* [ASSIGNED TASK]:
Beginning with the first line, retype exactly the records below up to and including the line with "camera: 35 degrees right, 0 degrees up"; pictures do not belong in the copy.

* [PROVIDED ENTRIES]:
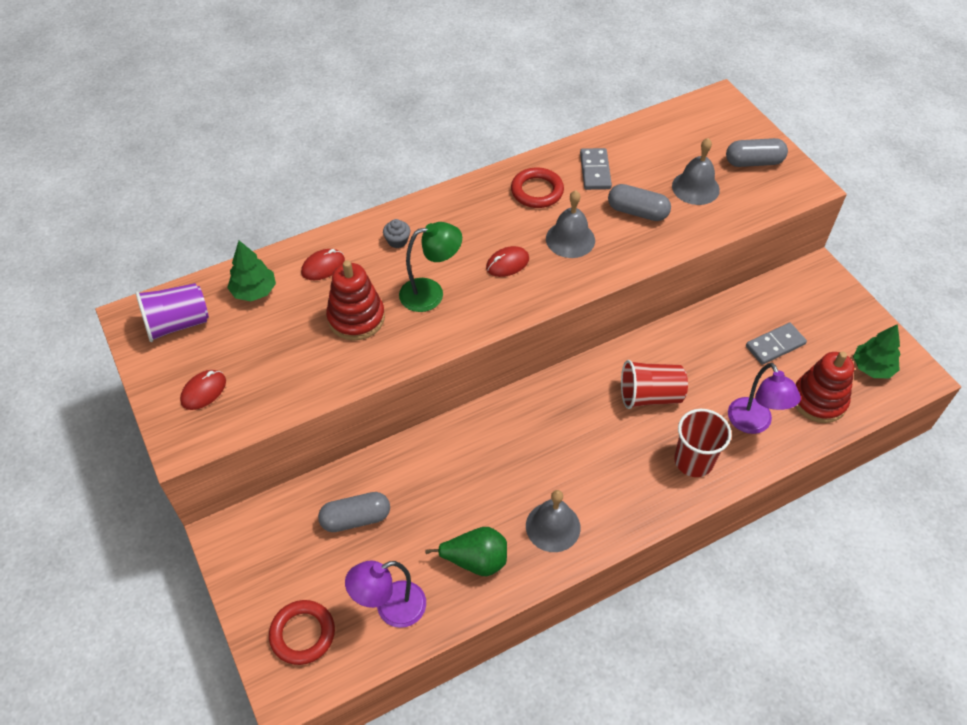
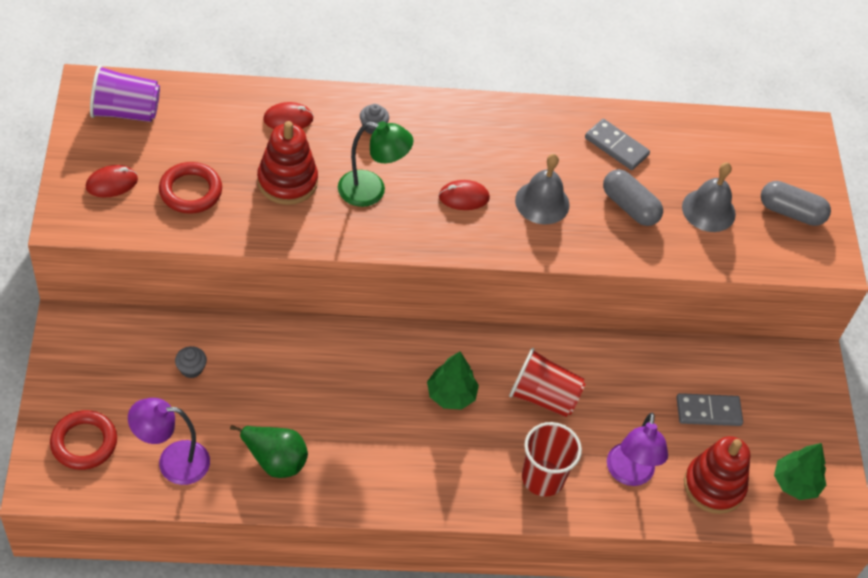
camera: 20 degrees right, 0 degrees up
green tree [227,241,276,301] -> green tree moved to [427,351,479,410]
grey capsule [318,492,390,532] -> grey cupcake [175,346,207,378]
red ring [511,167,564,208] -> red ring moved to [159,162,222,214]
grey bell [526,490,581,552] -> none
grey domino [580,148,612,190] -> grey domino turned 75 degrees counterclockwise [585,119,650,170]

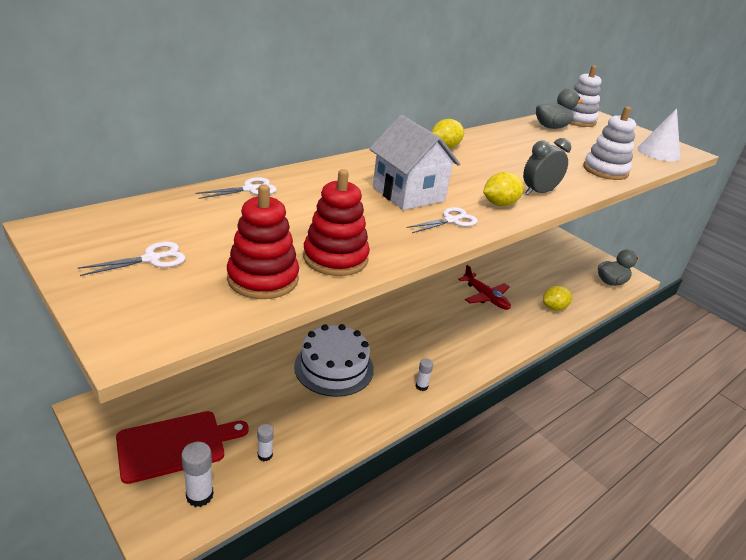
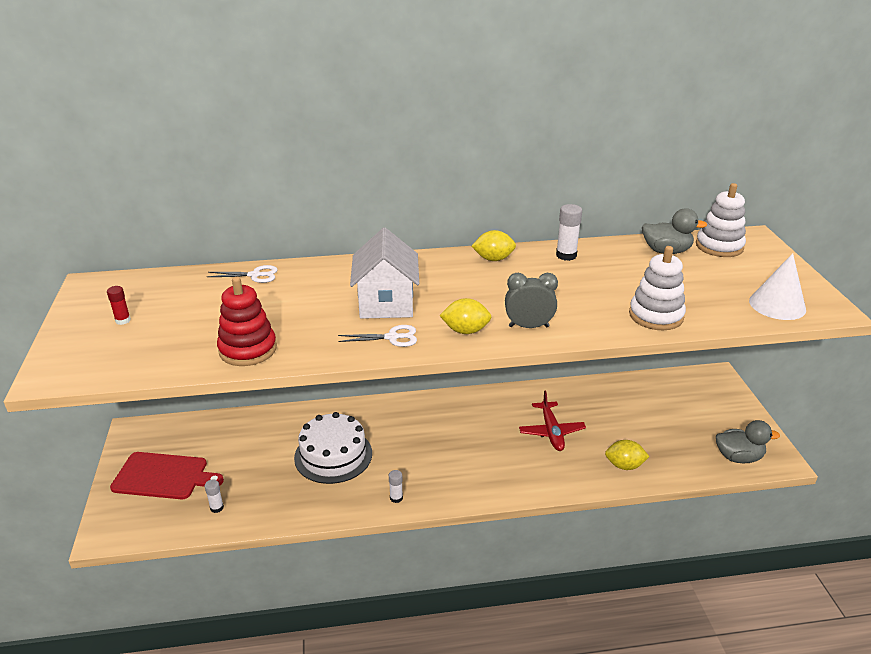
camera: 35 degrees right, 0 degrees up
white scissors [77,242,186,276] -> red glue stick [107,286,131,325]
white glue stick [181,442,213,507] -> white glue stick moved to [556,204,582,261]
red stacking toy [227,184,299,299] -> none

* [FINISHED TASK]:
camera: 20 degrees right, 0 degrees up
green tree [227,241,276,301] -> green tree moved to [427,351,479,410]
grey capsule [318,492,390,532] -> grey cupcake [175,346,207,378]
red ring [511,167,564,208] -> red ring moved to [159,162,222,214]
grey bell [526,490,581,552] -> none
grey domino [580,148,612,190] -> grey domino turned 75 degrees counterclockwise [585,119,650,170]

camera: 35 degrees right, 0 degrees up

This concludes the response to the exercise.